- Work to complete -
Rewrite every one of these records with "wooden deck" replaced by "stone patio" and nothing else altered. Leave the pictures out of your version.

(Items listed in a dataset)
■ ■ ■ ■
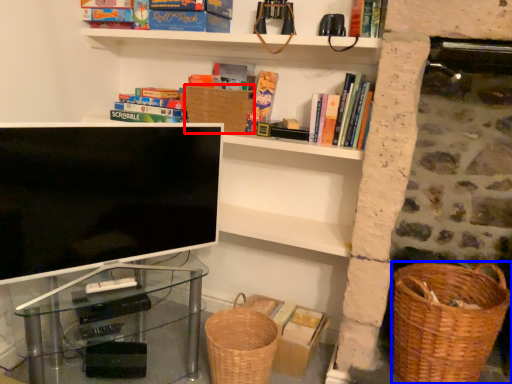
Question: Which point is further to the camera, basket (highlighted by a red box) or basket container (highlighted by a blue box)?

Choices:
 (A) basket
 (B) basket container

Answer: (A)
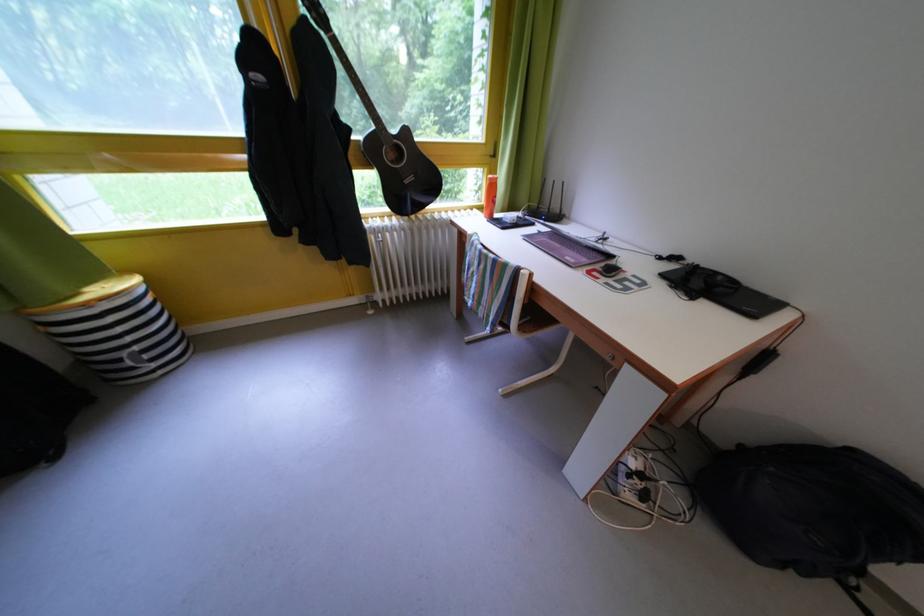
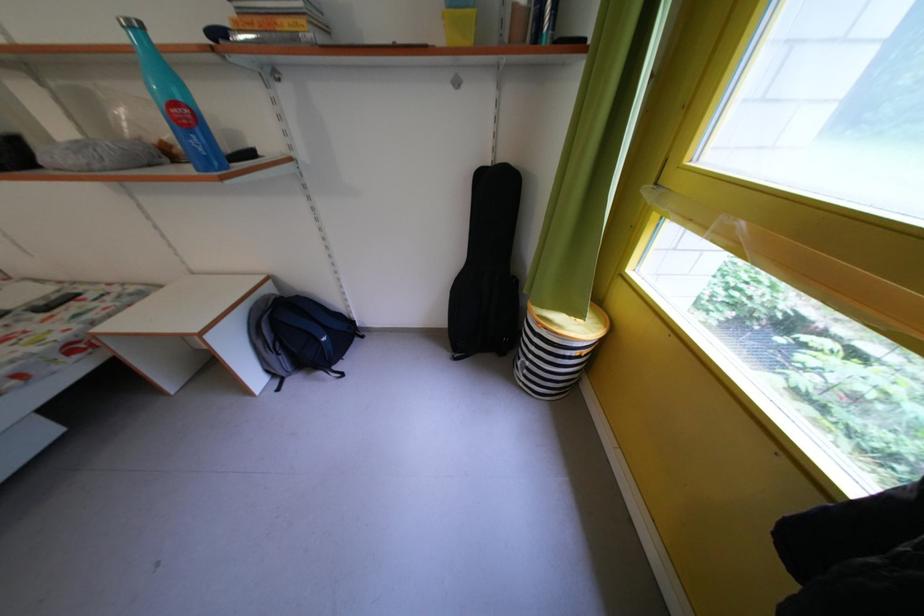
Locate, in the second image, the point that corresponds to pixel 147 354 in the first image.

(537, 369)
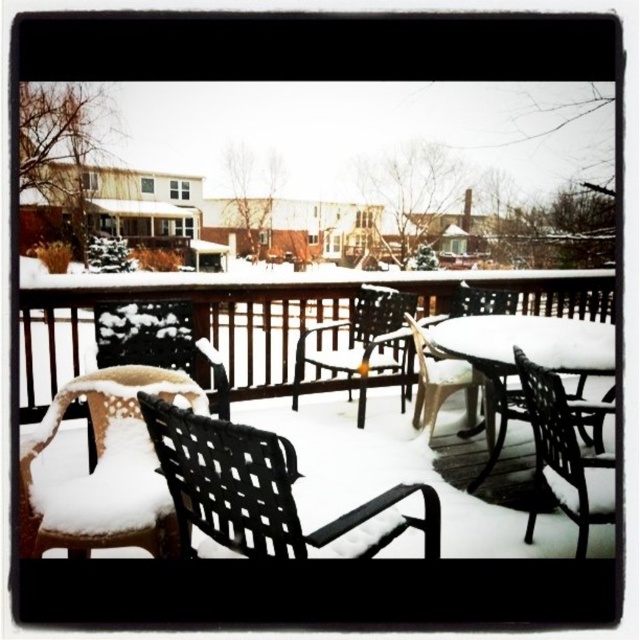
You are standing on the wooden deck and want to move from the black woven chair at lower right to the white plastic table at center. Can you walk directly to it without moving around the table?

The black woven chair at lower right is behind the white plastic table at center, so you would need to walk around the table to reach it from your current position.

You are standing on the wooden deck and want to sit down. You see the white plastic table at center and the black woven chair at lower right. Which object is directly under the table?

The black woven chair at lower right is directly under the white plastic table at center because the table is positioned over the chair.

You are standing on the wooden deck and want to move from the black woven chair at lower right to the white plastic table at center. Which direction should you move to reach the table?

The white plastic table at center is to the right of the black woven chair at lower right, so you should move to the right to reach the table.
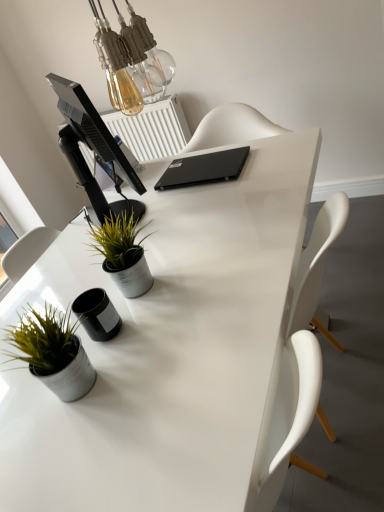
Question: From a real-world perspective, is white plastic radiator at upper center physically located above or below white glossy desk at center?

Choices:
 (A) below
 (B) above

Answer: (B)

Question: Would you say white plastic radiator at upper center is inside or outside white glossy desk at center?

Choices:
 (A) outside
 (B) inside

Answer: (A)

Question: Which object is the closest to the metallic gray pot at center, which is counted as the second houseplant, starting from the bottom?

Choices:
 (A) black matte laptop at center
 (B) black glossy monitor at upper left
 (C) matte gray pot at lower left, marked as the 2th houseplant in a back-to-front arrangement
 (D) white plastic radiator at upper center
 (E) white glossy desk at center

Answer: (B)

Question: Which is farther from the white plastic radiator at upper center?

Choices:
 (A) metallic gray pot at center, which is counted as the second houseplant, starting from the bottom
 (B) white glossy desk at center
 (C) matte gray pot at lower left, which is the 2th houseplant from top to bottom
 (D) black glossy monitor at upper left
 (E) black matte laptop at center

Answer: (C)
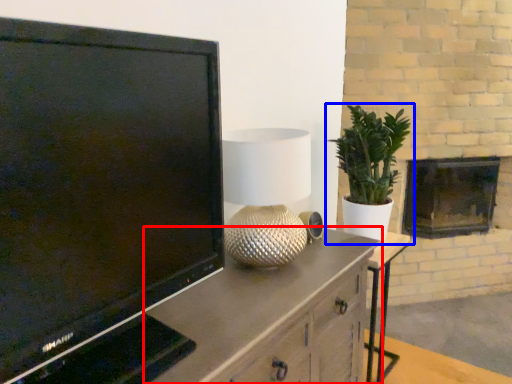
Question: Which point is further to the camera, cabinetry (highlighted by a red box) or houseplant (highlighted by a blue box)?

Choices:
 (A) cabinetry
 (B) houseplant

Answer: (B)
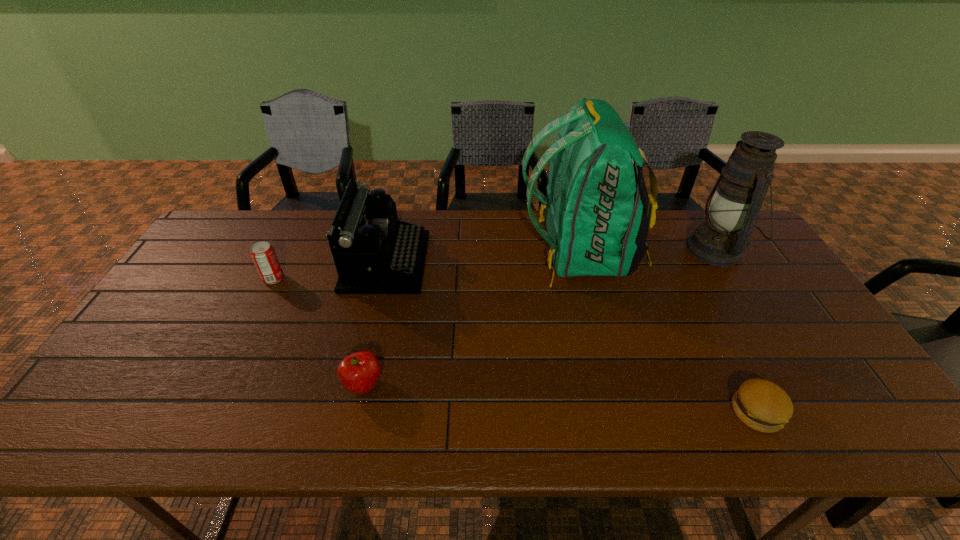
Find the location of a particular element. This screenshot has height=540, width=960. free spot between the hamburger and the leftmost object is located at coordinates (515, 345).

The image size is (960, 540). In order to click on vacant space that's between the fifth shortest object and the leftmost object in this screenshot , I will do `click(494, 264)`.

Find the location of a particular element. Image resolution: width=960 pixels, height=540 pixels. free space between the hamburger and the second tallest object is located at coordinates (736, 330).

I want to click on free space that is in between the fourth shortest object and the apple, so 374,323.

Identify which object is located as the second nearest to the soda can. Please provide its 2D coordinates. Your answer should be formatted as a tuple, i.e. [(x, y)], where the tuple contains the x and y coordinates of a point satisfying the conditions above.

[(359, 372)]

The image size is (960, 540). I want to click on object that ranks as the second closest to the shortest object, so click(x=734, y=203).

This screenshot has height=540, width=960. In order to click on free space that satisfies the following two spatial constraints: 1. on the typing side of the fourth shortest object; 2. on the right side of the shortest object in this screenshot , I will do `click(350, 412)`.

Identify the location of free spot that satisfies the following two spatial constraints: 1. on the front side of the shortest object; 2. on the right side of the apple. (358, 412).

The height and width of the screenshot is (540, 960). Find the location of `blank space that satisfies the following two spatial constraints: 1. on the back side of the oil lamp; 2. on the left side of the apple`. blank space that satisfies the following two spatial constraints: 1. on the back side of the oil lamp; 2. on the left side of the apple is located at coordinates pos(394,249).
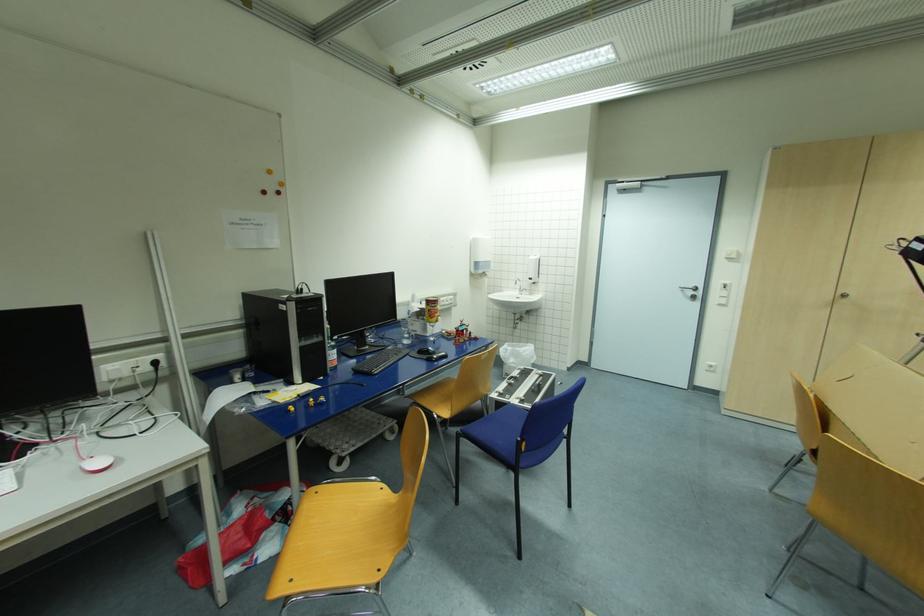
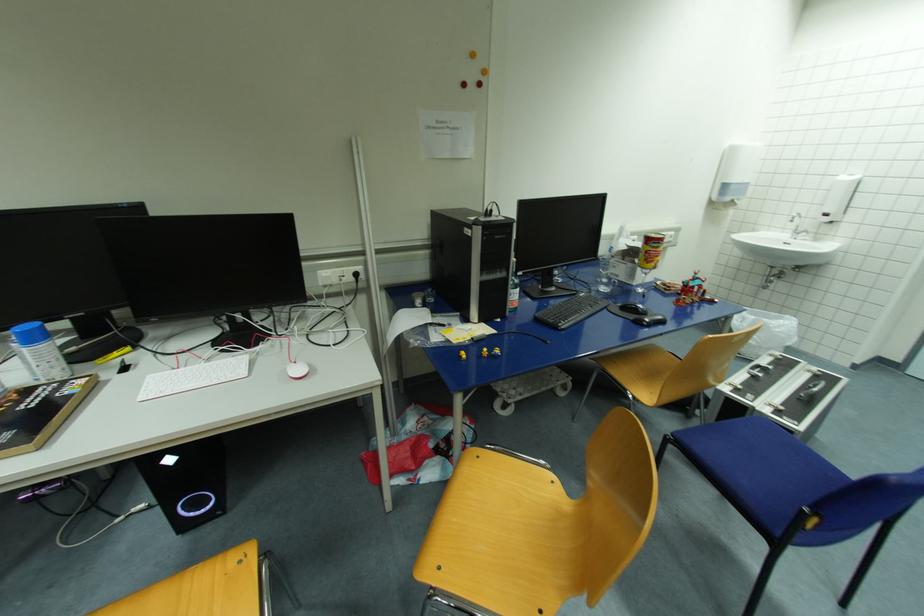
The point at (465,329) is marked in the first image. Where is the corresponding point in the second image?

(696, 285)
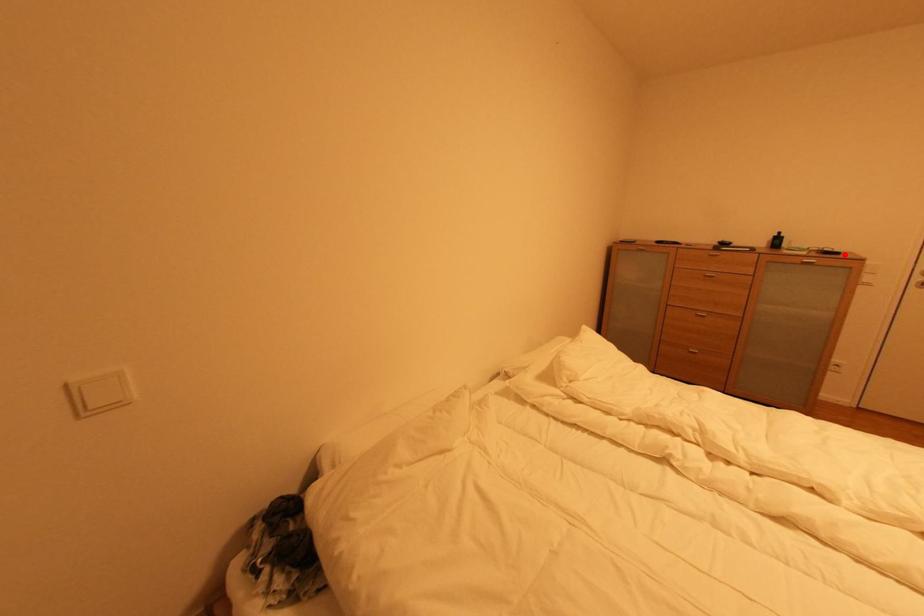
■ ■ ■ ■
- Completed exercise -
Question: Which point is further to the camera, basket (highlighted by a red box) or basket container (highlighted by a blue box)?

Choices:
 (A) basket
 (B) basket container

Answer: (A)
Locate, in the second image, the point that corresponds to pixel 147 354 in the first image.

(537, 369)
You are standing on the stone patio and want to move from the black woven chair at lower right to the white plastic table at center. Can you walk directly to it without moving around the table?

The black woven chair at lower right is behind the white plastic table at center, so you would need to walk around the table to reach it from your current position.

You are standing on the stone patio and want to sit down. You see the white plastic table at center and the black woven chair at lower right. Which object is directly under the table?

The black woven chair at lower right is directly under the white plastic table at center because the table is positioned over the chair.

You are standing on the stone patio and want to move from the black woven chair at lower right to the white plastic table at center. Which direction should you move to reach the table?

The white plastic table at center is to the right of the black woven chair at lower right, so you should move to the right to reach the table.
Question: From a real-world perspective, is white plastic radiator at upper center physically located above or below white glossy desk at center?

Choices:
 (A) below
 (B) above

Answer: (B)

Question: Would you say white plastic radiator at upper center is inside or outside white glossy desk at center?

Choices:
 (A) outside
 (B) inside

Answer: (A)

Question: Which object is the closest to the metallic gray pot at center, which is counted as the second houseplant, starting from the bottom?

Choices:
 (A) black matte laptop at center
 (B) black glossy monitor at upper left
 (C) matte gray pot at lower left, marked as the 2th houseplant in a back-to-front arrangement
 (D) white plastic radiator at upper center
 (E) white glossy desk at center

Answer: (B)

Question: Which is farther from the white plastic radiator at upper center?

Choices:
 (A) metallic gray pot at center, which is counted as the second houseplant, starting from the bottom
 (B) white glossy desk at center
 (C) matte gray pot at lower left, which is the 2th houseplant from top to bottom
 (D) black glossy monitor at upper left
 (E) black matte laptop at center

Answer: (C)
Question: Which point is further to the camera, cabinetry (highlighted by a red box) or houseplant (highlighted by a blue box)?

Choices:
 (A) cabinetry
 (B) houseplant

Answer: (B)
Find the location of a particular element. This screenshot has height=540, width=960. free spot between the hamburger and the leftmost object is located at coordinates (515, 345).

The image size is (960, 540). In order to click on vacant space that's between the fifth shortest object and the leftmost object in this screenshot , I will do `click(494, 264)`.

Find the location of a particular element. Image resolution: width=960 pixels, height=540 pixels. free space between the hamburger and the second tallest object is located at coordinates (736, 330).

I want to click on free space that is in between the fourth shortest object and the apple, so 374,323.

Identify which object is located as the second nearest to the soda can. Please provide its 2D coordinates. Your answer should be formatted as a tuple, i.e. [(x, y)], where the tuple contains the x and y coordinates of a point satisfying the conditions above.

[(359, 372)]

The image size is (960, 540). I want to click on object that ranks as the second closest to the shortest object, so click(x=734, y=203).

This screenshot has height=540, width=960. In order to click on free space that satisfies the following two spatial constraints: 1. on the typing side of the fourth shortest object; 2. on the right side of the shortest object in this screenshot , I will do `click(350, 412)`.

Identify the location of free spot that satisfies the following two spatial constraints: 1. on the front side of the shortest object; 2. on the right side of the apple. (358, 412).

The height and width of the screenshot is (540, 960). Find the location of `blank space that satisfies the following two spatial constraints: 1. on the back side of the oil lamp; 2. on the left side of the apple`. blank space that satisfies the following two spatial constraints: 1. on the back side of the oil lamp; 2. on the left side of the apple is located at coordinates pos(394,249).
The point at (465,329) is marked in the first image. Where is the corresponding point in the second image?

(696, 285)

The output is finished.